Without including any images, repeat the listing below exactly.
::::::
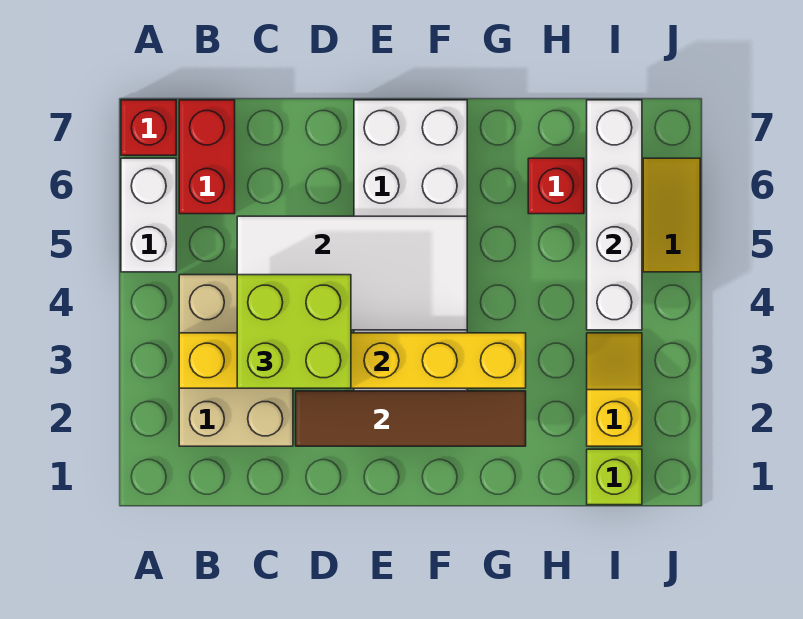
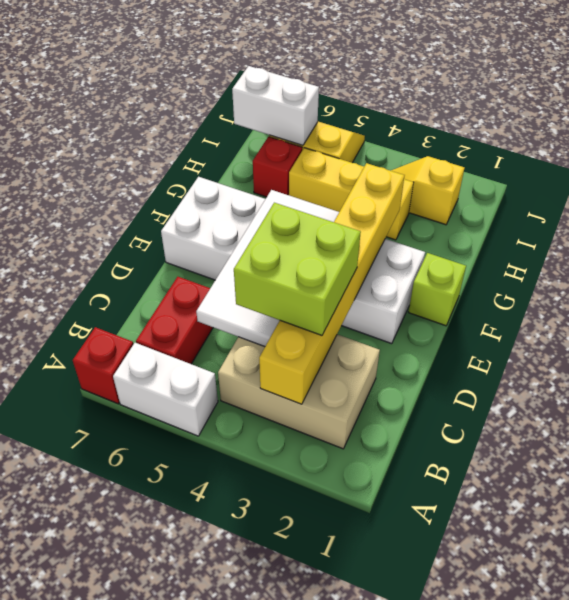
red 1x2 brick [179,100,235,214] -> red 1x2 brick turned to [136,277,213,364]
brown 1x4 tile [296,391,526,446] -> none
none -> yellow 1x3 brick [289,148,414,240]
lime 1x1 brick [587,449,642,505] -> lime 1x1 brick moved to [409,253,466,326]
white 1x4 brick [587,100,642,330] -> white 1x2 brick [232,66,319,145]

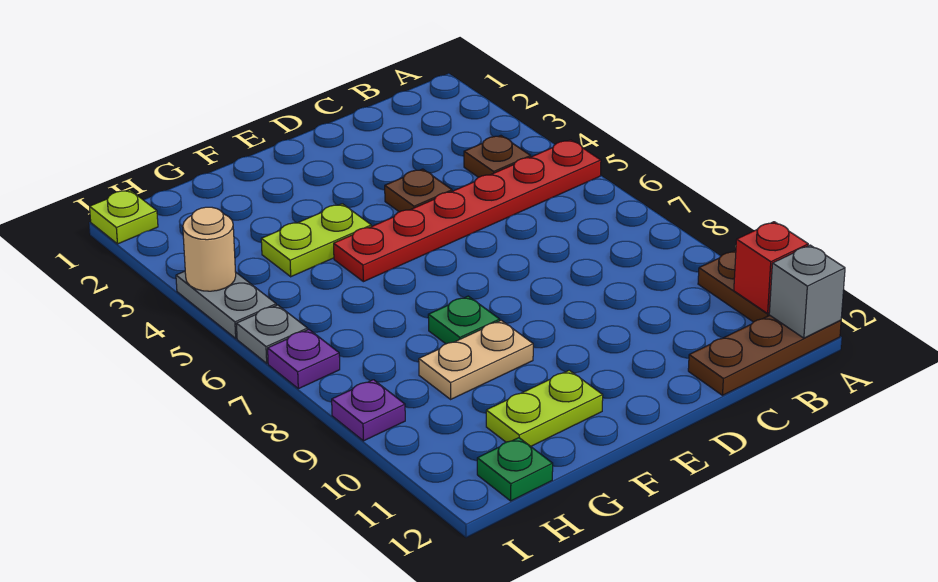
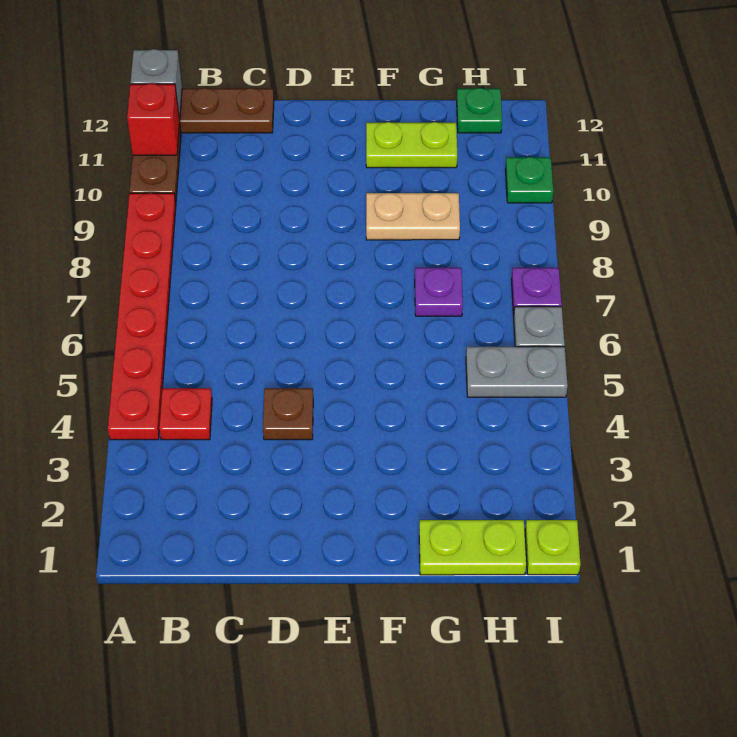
red 1x6 plate [334,140,601,282] -> red 1x6 plate turned to [108,193,176,440]
brown 1x1 plate [464,136,531,177] -> red 1x1 plate [159,388,212,440]
lime 1x2 plate [261,204,371,277] -> lime 1x2 plate moved to [419,520,526,575]
green 1x1 plate [428,296,500,344] -> green 1x1 plate moved to [505,157,553,203]
grey 1x2 plate [176,271,276,338] -> grey 1x2 plate turned to [466,347,568,397]
tan 1x1 round brick [183,207,236,291] -> none
purple 1x1 plate [332,380,405,441] -> purple 1x1 plate moved to [415,268,463,316]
::::::
(Result for this task):
red 1x2 brick [179,100,235,214] -> red 1x2 brick turned to [136,277,213,364]
brown 1x4 tile [296,391,526,446] -> none
none -> yellow 1x3 brick [289,148,414,240]
lime 1x1 brick [587,449,642,505] -> lime 1x1 brick moved to [409,253,466,326]
white 1x4 brick [587,100,642,330] -> white 1x2 brick [232,66,319,145]

red 1x6 plate [334,140,601,282] -> red 1x6 plate turned to [108,193,176,440]
brown 1x1 plate [464,136,531,177] -> red 1x1 plate [159,388,212,440]
lime 1x2 plate [261,204,371,277] -> lime 1x2 plate moved to [419,520,526,575]
green 1x1 plate [428,296,500,344] -> green 1x1 plate moved to [505,157,553,203]
grey 1x2 plate [176,271,276,338] -> grey 1x2 plate turned to [466,347,568,397]
tan 1x1 round brick [183,207,236,291] -> none
purple 1x1 plate [332,380,405,441] -> purple 1x1 plate moved to [415,268,463,316]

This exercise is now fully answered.